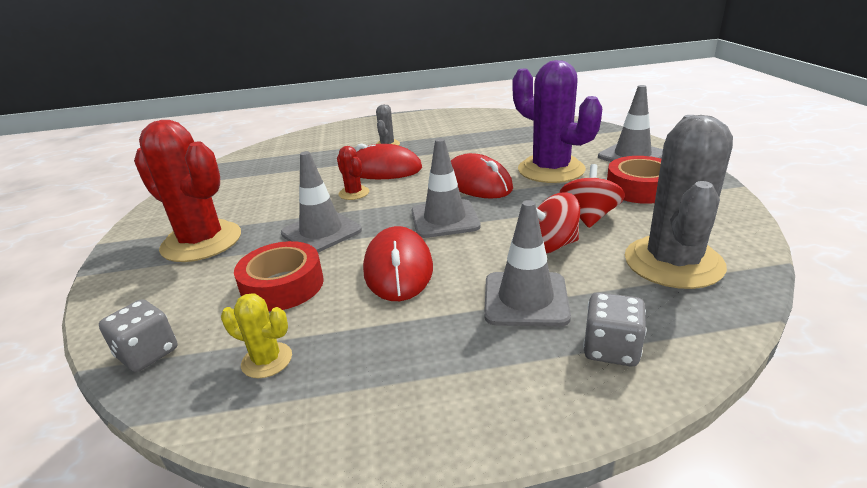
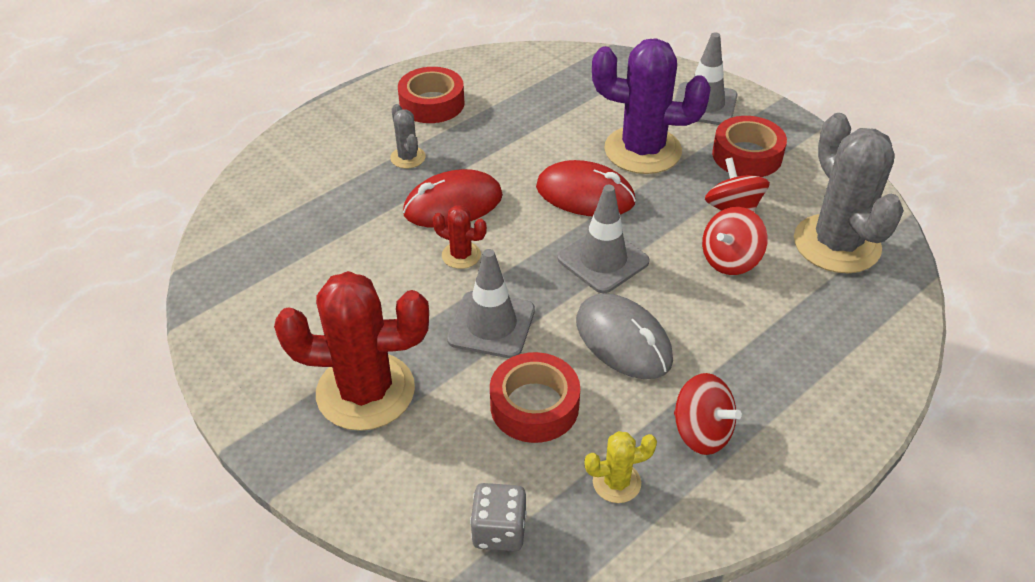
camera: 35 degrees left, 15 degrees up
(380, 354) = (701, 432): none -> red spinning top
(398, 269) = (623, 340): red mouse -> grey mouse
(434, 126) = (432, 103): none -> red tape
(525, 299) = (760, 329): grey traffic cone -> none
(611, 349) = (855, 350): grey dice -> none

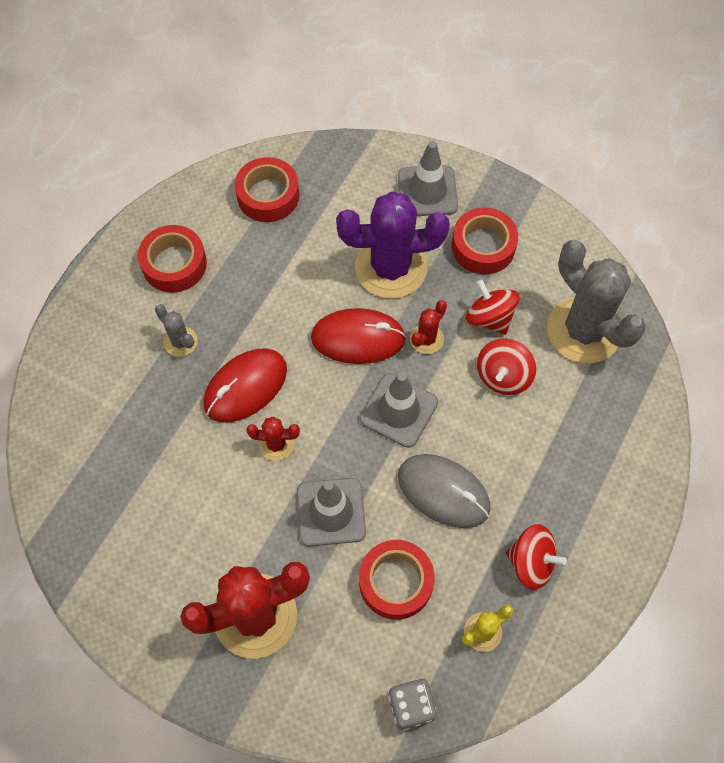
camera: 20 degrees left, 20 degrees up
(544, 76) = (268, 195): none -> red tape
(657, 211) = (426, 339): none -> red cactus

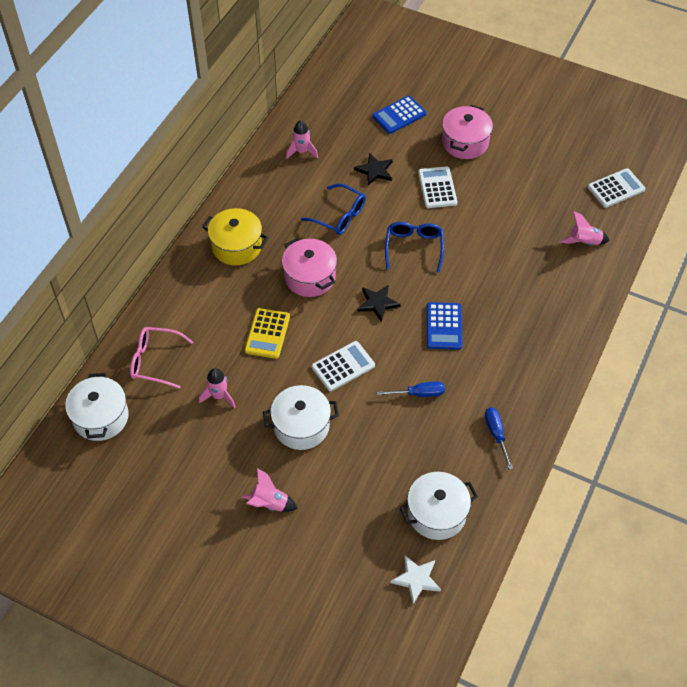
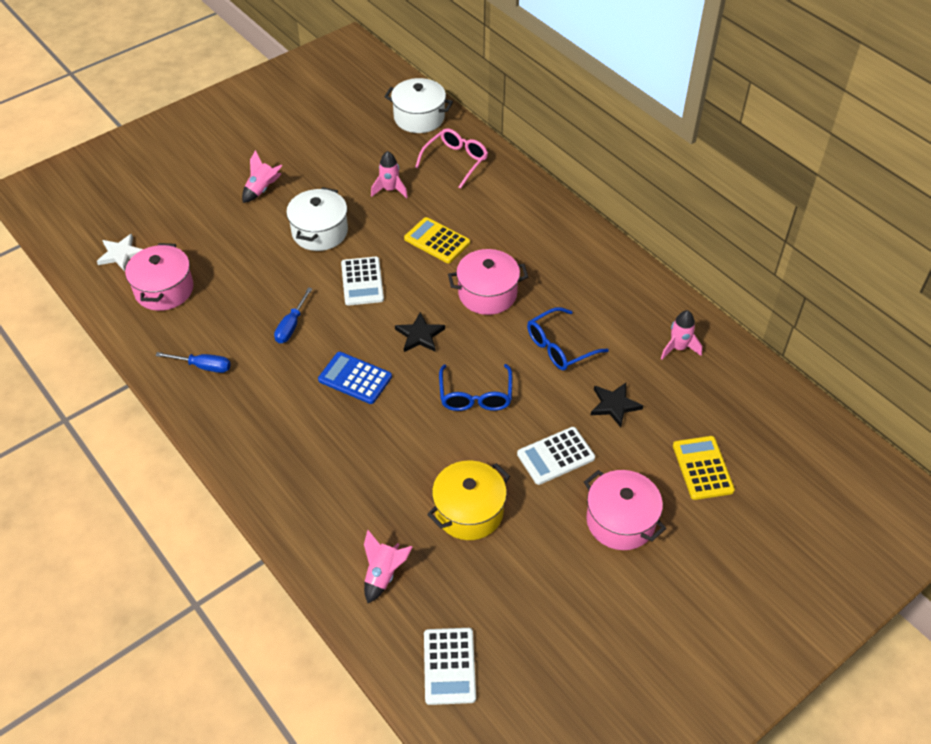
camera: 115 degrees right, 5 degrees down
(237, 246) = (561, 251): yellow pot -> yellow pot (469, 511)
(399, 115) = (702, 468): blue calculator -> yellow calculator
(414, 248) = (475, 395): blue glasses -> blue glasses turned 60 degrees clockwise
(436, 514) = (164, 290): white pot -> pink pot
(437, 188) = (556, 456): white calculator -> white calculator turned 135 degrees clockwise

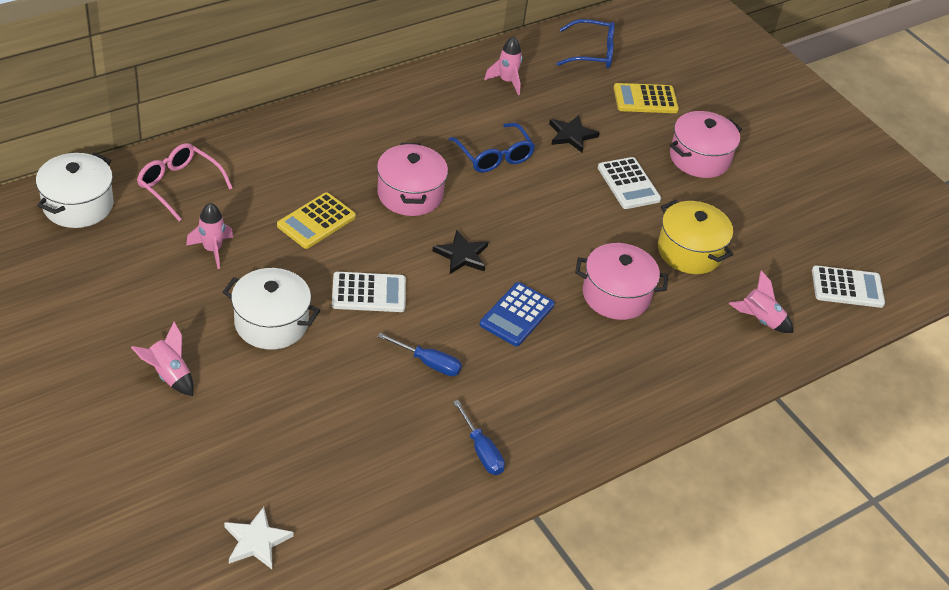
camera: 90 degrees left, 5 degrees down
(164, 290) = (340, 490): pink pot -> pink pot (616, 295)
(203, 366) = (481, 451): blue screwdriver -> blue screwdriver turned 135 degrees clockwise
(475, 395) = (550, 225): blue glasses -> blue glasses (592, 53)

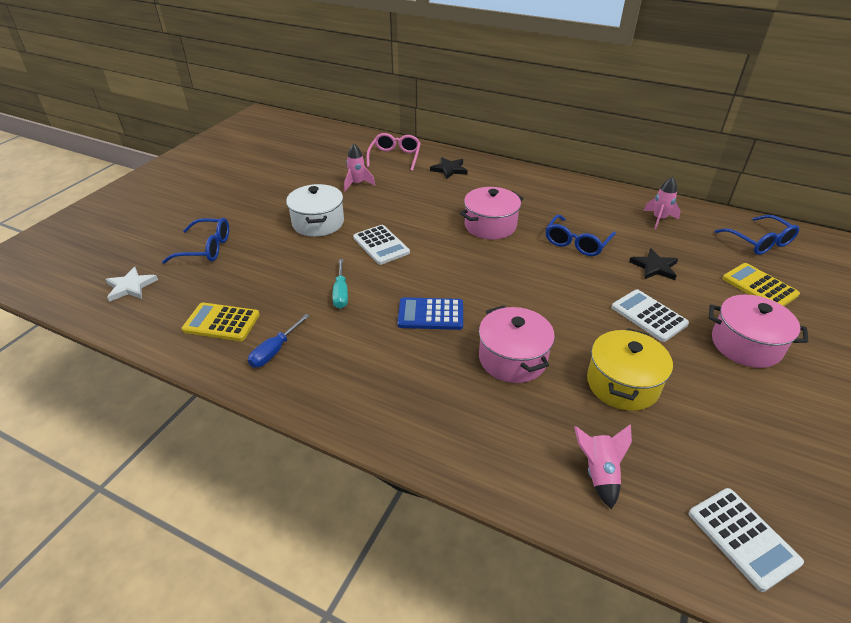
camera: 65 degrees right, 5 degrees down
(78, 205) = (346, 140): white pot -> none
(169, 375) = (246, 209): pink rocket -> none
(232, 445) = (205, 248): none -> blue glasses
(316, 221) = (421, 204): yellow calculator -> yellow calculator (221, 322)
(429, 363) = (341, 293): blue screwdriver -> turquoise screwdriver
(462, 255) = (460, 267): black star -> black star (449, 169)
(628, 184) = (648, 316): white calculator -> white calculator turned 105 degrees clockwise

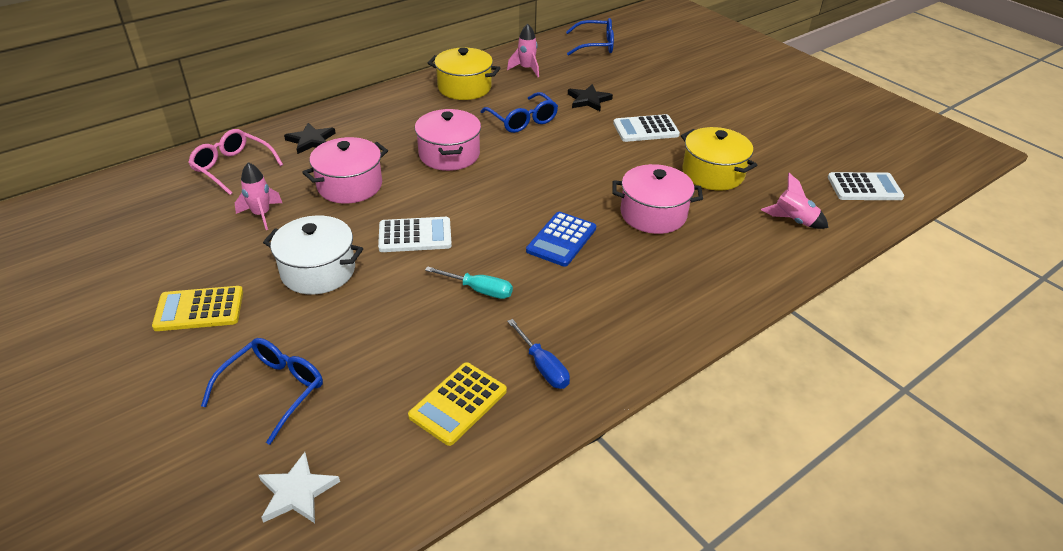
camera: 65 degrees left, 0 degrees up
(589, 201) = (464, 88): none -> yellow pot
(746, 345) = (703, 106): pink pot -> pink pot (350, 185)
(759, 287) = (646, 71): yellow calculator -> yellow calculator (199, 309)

-------

* What you will do:
Copy each line of the listing that carries the word "right".

* Answer:
camera: 115 degrees right, 5 degrees down
camera: 65 degrees right, 5 degrees down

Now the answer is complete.